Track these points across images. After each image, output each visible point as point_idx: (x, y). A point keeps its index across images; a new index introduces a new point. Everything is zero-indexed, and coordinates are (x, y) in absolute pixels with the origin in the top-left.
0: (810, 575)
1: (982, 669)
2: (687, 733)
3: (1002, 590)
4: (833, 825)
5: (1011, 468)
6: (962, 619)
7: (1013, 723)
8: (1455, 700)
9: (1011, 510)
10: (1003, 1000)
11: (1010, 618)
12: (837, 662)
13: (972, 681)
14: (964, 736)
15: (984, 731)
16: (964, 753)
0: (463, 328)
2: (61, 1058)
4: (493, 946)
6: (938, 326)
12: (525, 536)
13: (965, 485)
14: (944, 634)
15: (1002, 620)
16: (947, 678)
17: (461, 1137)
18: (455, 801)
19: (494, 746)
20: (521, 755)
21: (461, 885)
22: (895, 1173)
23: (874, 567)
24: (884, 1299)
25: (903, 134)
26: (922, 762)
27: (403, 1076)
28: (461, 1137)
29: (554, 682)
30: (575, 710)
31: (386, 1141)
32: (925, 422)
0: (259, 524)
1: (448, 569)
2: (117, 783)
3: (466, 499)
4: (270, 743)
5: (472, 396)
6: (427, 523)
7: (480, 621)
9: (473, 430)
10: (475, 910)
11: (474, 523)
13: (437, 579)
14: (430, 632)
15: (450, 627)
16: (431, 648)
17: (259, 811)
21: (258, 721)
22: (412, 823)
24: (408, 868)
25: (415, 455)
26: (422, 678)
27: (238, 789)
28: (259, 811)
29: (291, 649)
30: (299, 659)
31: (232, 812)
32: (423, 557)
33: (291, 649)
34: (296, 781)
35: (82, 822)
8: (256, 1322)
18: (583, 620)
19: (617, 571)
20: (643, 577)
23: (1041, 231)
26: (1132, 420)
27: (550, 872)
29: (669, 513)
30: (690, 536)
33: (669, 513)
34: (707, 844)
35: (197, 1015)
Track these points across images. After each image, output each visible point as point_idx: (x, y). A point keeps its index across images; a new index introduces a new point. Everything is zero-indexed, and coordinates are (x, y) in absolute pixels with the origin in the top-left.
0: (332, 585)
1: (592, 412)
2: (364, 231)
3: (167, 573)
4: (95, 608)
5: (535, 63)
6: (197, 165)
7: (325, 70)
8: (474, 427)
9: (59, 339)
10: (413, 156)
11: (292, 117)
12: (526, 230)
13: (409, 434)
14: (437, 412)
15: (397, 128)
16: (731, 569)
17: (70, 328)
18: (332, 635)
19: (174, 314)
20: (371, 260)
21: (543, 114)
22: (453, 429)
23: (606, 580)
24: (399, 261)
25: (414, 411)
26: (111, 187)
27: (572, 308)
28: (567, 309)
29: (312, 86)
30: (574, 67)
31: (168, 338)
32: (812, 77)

WHAT TO PRODUCE »
Turn the material above into a numbered list with one entry per line, leaving out any blank lines.

RESULT FOR THIS TASK »
1. Track these points across images. After each image, output each visible point as point_idx: (x, y). A point keeps its index across images; a new index introduces a new point. Everything is zero-indexed, and coordinates are (x, y) in absolute pixels with the origin in the top-left.
2. 0: (810, 575)
3. 1: (982, 669)
4. 2: (687, 733)
5. 3: (1002, 590)
6. 4: (833, 825)
7. 5: (1011, 468)
8. 6: (962, 619)
9. 7: (1013, 723)
10. 8: (1455, 700)
11. 9: (1011, 510)
12. 10: (1003, 1000)
13. 11: (1010, 618)
14. 12: (837, 662)
15. 13: (972, 681)
16. 14: (964, 736)
17. 15: (984, 731)
18. 16: (964, 753)
19. 0: (463, 328)
20. 2: (61, 1058)
21. 4: (493, 946)
22. 6: (938, 326)
23. 12: (525, 536)
24. 13: (965, 485)
25. 14: (944, 634)
26. 15: (1002, 620)
27. 16: (947, 678)
28. 17: (461, 1137)
29. 18: (455, 801)
30. 19: (494, 746)
31. 20: (521, 755)
32. 21: (461, 885)
33. 22: (895, 1173)
34. 23: (874, 567)
35. 24: (884, 1299)
36. 25: (903, 134)
37. 26: (922, 762)
38. 27: (403, 1076)
39. 28: (461, 1137)
40. 29: (554, 682)
41. 30: (575, 710)
42. 31: (386, 1141)
43. 32: (925, 422)
44. 0: (259, 524)
45. 1: (448, 569)
46. 2: (117, 783)
47. 3: (466, 499)
48. 4: (270, 743)
49. 5: (472, 396)
50. 6: (427, 523)
51. 7: (480, 621)
52. 9: (473, 430)
53. 10: (475, 910)
54. 11: (474, 523)
55. 13: (437, 579)
56. 14: (430, 632)
57. 15: (450, 627)
58. 16: (431, 648)
59. 17: (259, 811)
60. 21: (258, 721)
61. 22: (412, 823)
62. 24: (408, 868)
63. 25: (415, 455)
64. 26: (422, 678)
65. 27: (238, 789)
66. 28: (259, 811)
67. 29: (291, 649)
68. 30: (299, 659)
69. 31: (232, 812)
70. 32: (423, 557)
71. 33: (291, 649)
72. 34: (296, 781)
73. 35: (82, 822)
74. 8: (256, 1322)
75. 18: (583, 620)
76. 19: (617, 571)
77. 20: (643, 577)
78. 23: (1041, 231)
79. 26: (1132, 420)
80. 27: (550, 872)
81. 29: (669, 513)
82. 30: (690, 536)
83. 33: (669, 513)
84. 34: (707, 844)
85. 35: (197, 1015)
86. Track these points across images. After each image, output each visible point as point_idx: (x, y). A point keeps its index across images; a new index introduces a new point. Everything is zero-indexed, and coordinates are (x, y) in absolute pixels with the origin in the top-left.
87. 0: (332, 585)
88. 1: (592, 412)
89. 2: (364, 231)
90. 3: (167, 573)
91. 4: (95, 608)
92. 5: (535, 63)
93. 6: (197, 165)
94. 7: (325, 70)
95. 8: (474, 427)
96. 9: (59, 339)
97. 10: (413, 156)
98. 11: (292, 117)
99. 12: (526, 230)
100. 13: (409, 434)
101. 14: (437, 412)
102. 15: (397, 128)
103. 16: (731, 569)
104. 17: (70, 328)
105. 18: (332, 635)
106. 19: (174, 314)
107. 20: (371, 260)
108. 21: (543, 114)
109. 22: (453, 429)
110. 23: (606, 580)
111. 24: (399, 261)
112. 25: (414, 411)
113. 26: (111, 187)
114. 27: (572, 308)
115. 28: (567, 309)
116. 29: (312, 86)
117. 30: (574, 67)
118. 31: (168, 338)
119. 32: (812, 77)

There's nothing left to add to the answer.